#### [Instructions to follow]
Search term "camera": please copy every line of the records below that contains it.

[Coordinate-based object records]

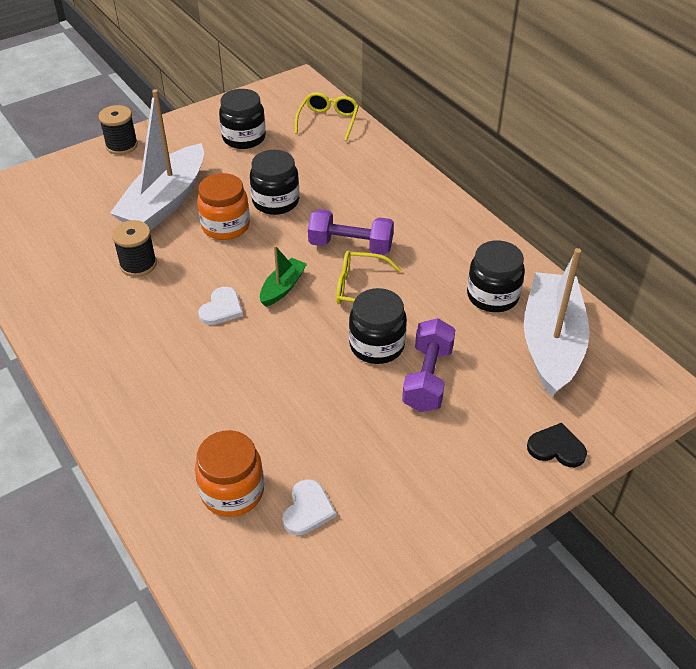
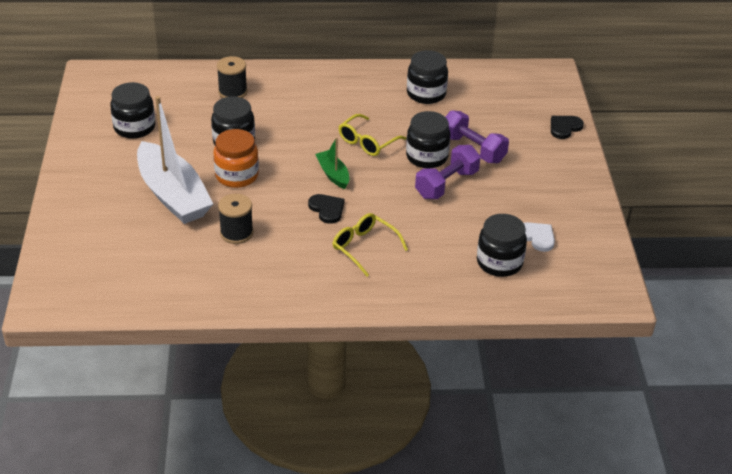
camera: 60 degrees left, 5 degrees down
(122, 145) = (66, 193): black spool -> black spool (232, 92)
(221, 308) = (327, 209): white heart -> black heart
(232, 491) = (499, 262): orange jar -> black jar
(328, 121) = (163, 80): yellow glasses -> yellow glasses (364, 248)
(350, 246) = (320, 128): purple dumbbell -> purple dumbbell (446, 184)
(551, 343) = (485, 92): white boat -> none

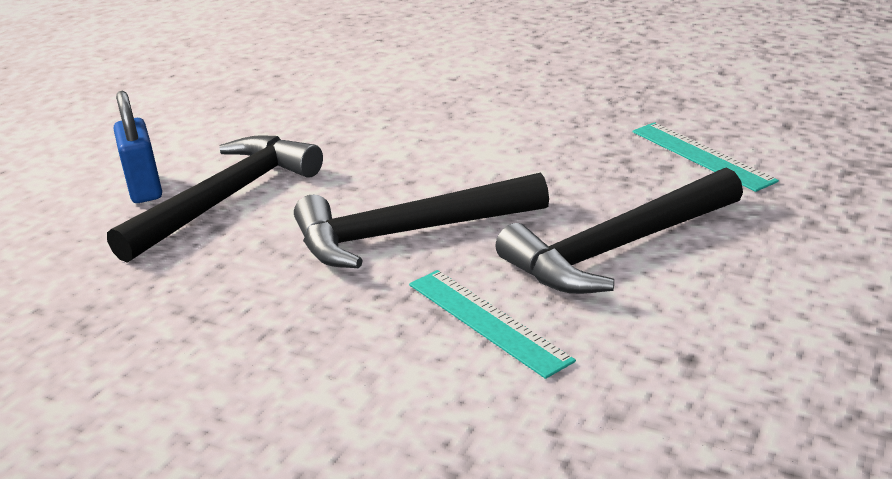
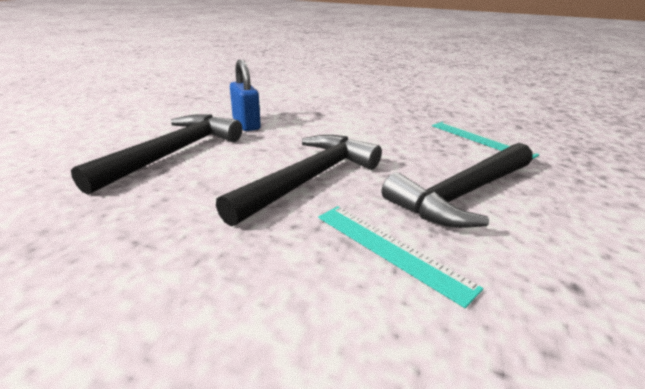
camera: 10 degrees left, 0 degrees up
(144, 188) = (115, 144): blue padlock -> blue padlock (246, 124)
(409, 233) = (308, 179): black hammer -> black hammer turned 150 degrees clockwise

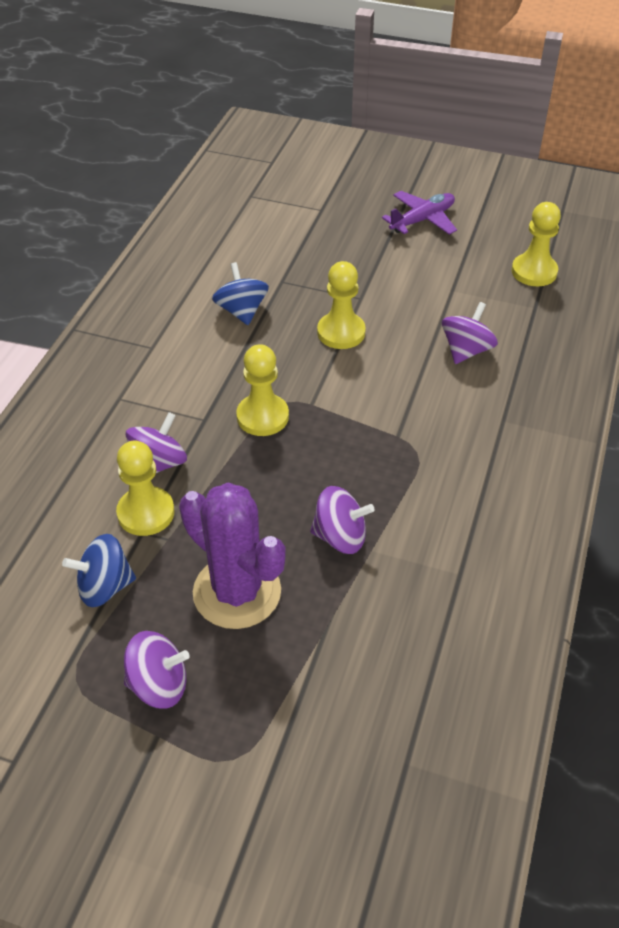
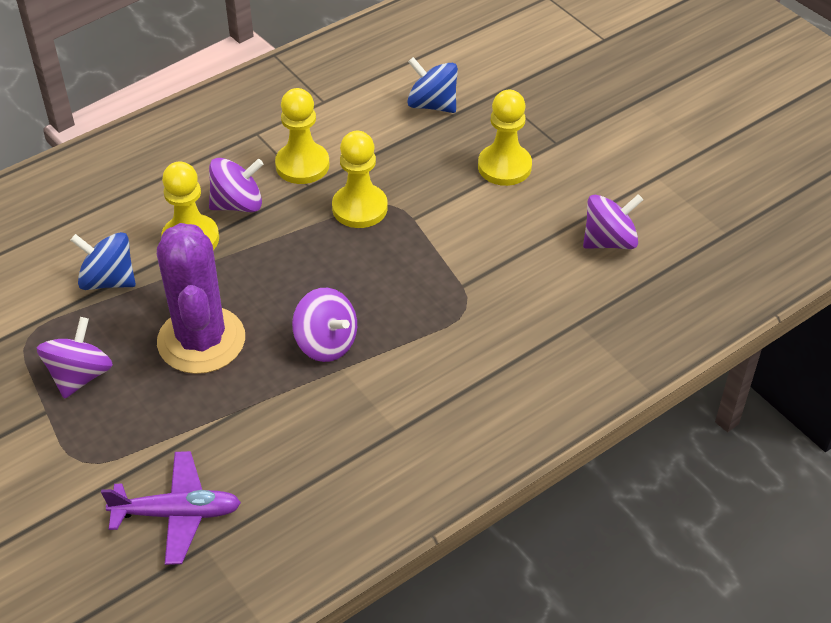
camera: 35 degrees right, 0 degrees up
(159, 685) = (80, 376): purple spinning top -> purple spinning top turned 105 degrees counterclockwise
(241, 311) = (432, 104): blue spinning top -> blue spinning top turned 75 degrees counterclockwise
(422, 220) = (698, 93): purple plane -> purple plane (177, 513)
(534, 272) = (764, 198): yellow pawn -> yellow pawn (302, 165)

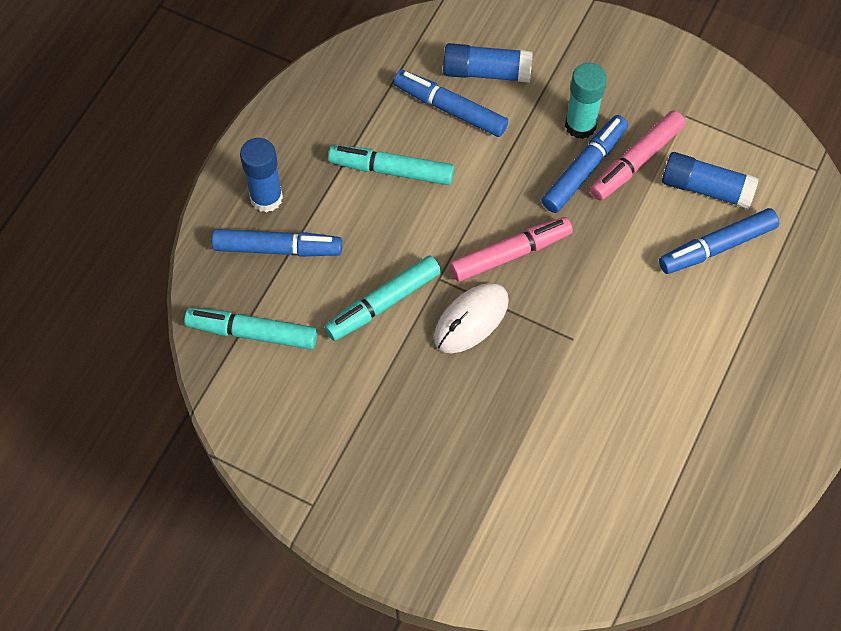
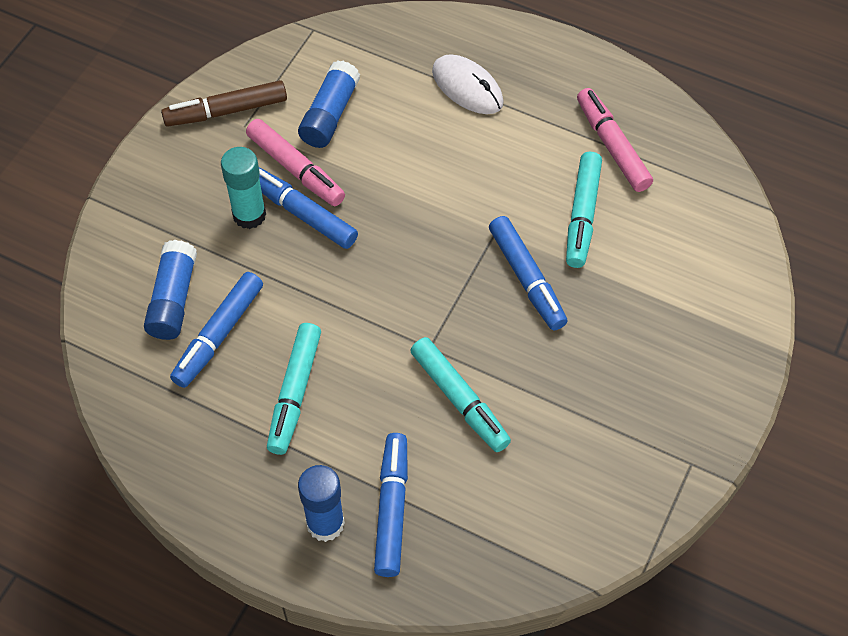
camera: 90 degrees left, 5 degrees down
(252, 332) = (498, 531): turquoise marker -> turquoise marker (582, 215)
(471, 319) = (477, 318): white mouse -> white mouse (467, 87)
(510, 254) = (401, 281): pink marker -> pink marker (612, 146)
(702, 99) = (226, 111): none -> brown marker
(717, 247) = (395, 110): blue marker -> blue marker (527, 279)

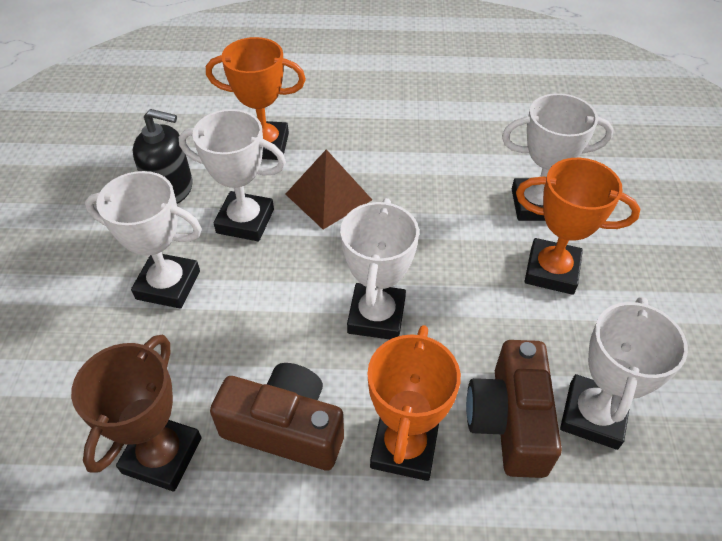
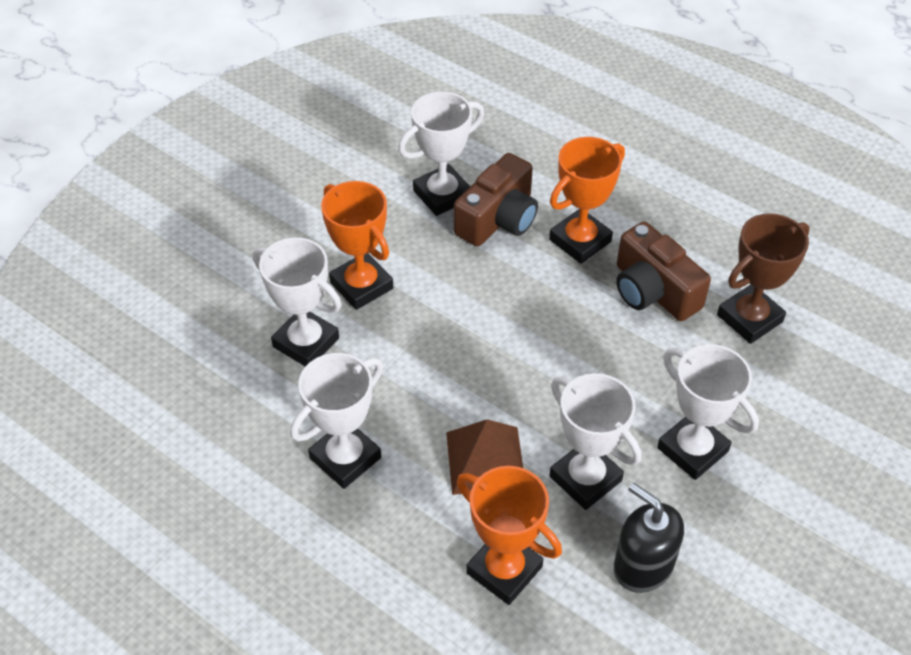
camera: 145 degrees left, 0 degrees up
(376, 316) = (531, 327): white trophy -> white trophy (345, 458)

#### [Exercise answer]
camera: 60 degrees left, 5 degrees down
camera: 10 degrees left, 0 degrees up
camera: 35 degrees right, 0 degrees up
camera: 90 degrees left, 5 degrees down
camera: 145 degrees left, 0 degrees up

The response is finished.